EXERCISE DETAILS
The answer should contain only the lines running from the line with "(437, 161) = (547, 265): brown" to the end of the material, reproduced verbatim.

RECORDS PROVIDED

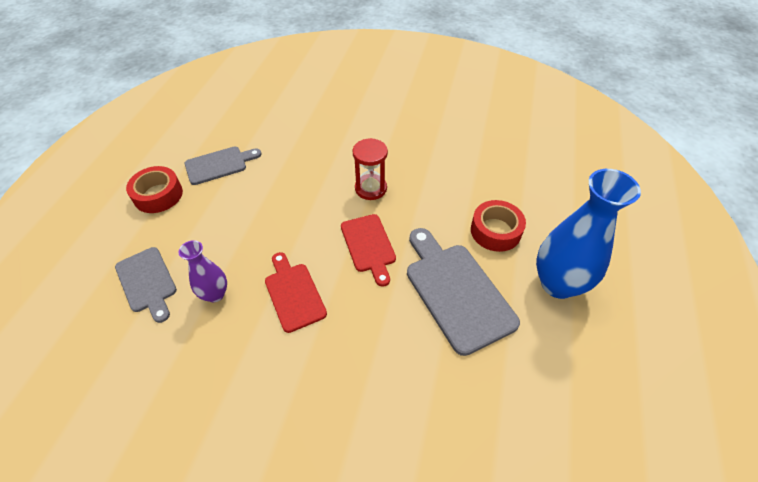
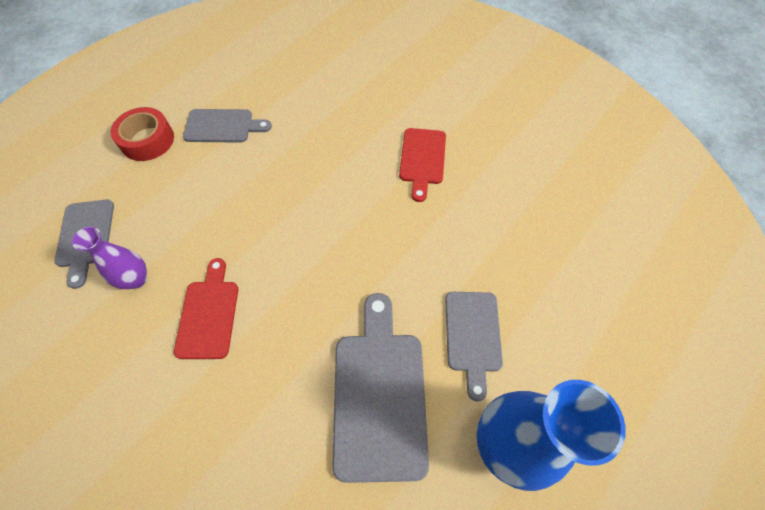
camera: 25 degrees right, 10 degrees up
(369, 246) = (317, 290): red cutting board -> red cutting board (422, 159)
(370, 188) = (361, 217): red hourglass -> none
(495, 231) = (473, 336): red tape -> grey cutting board

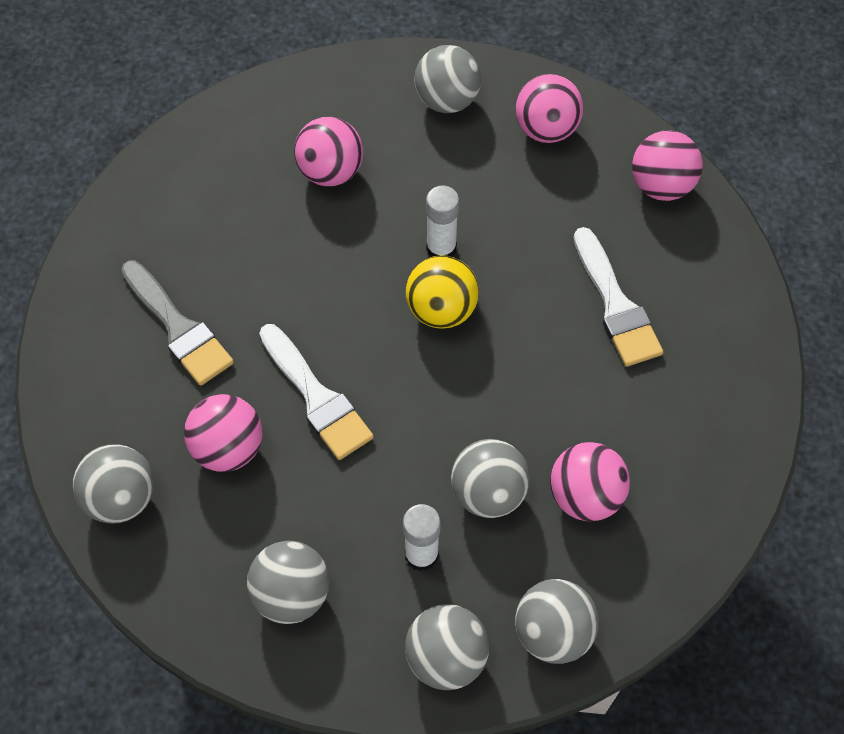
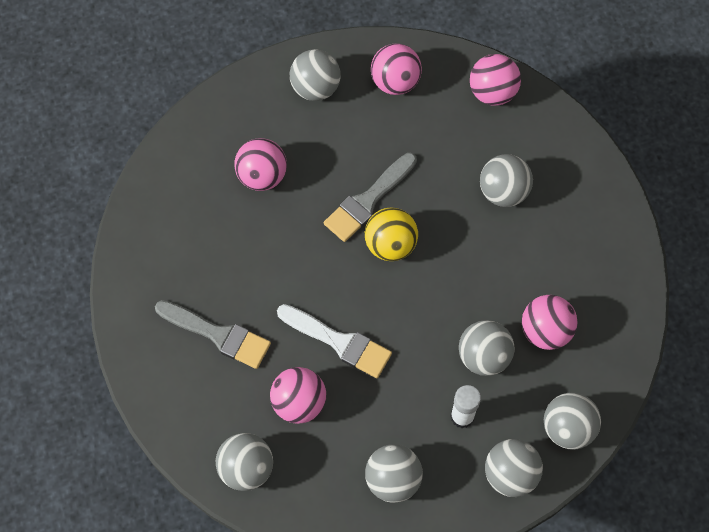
camera: 25 degrees left, 5 degrees up
(441, 249) = (368, 200): white glue stick -> grey brush
(616, 305) = (503, 191): white brush -> grey ball

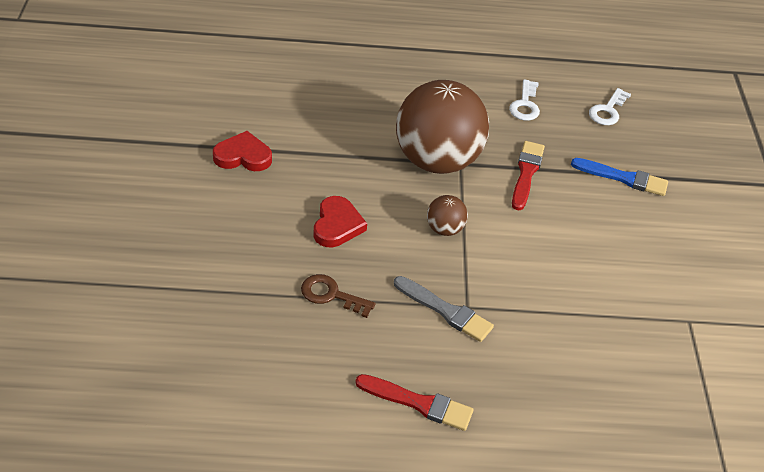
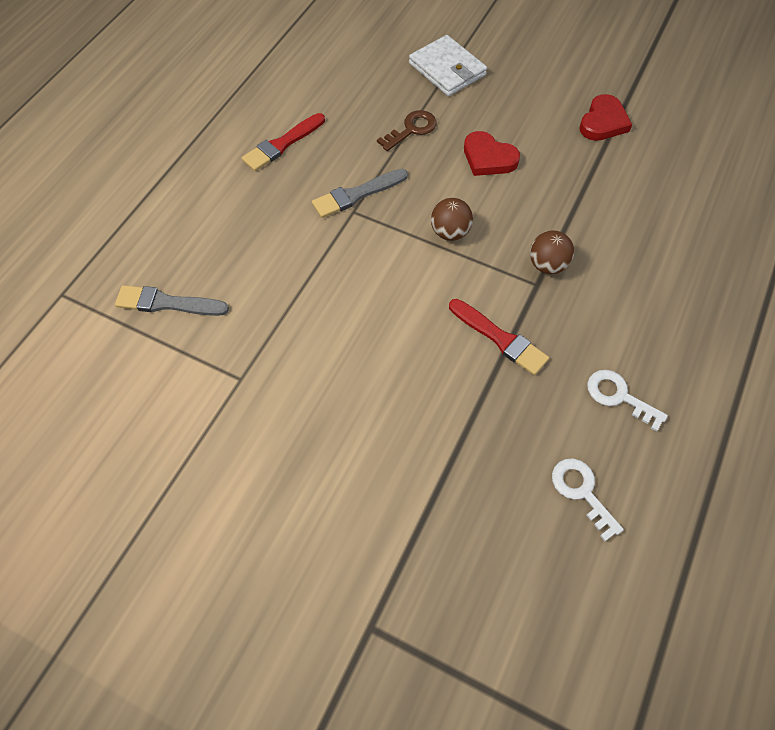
camera: 120 degrees right, 15 degrees up
(220, 292) = (447, 69): none -> white wallet
(437, 161) = (547, 265): brown ball -> brown ball, size x0.42
(623, 178) = (455, 436): blue brush -> none
(670, 411) = (167, 303): none -> grey brush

YOUR SOLUTION
(437, 161) = (547, 265): brown ball -> brown ball, size x0.42
(623, 178) = (455, 436): blue brush -> none
(670, 411) = (167, 303): none -> grey brush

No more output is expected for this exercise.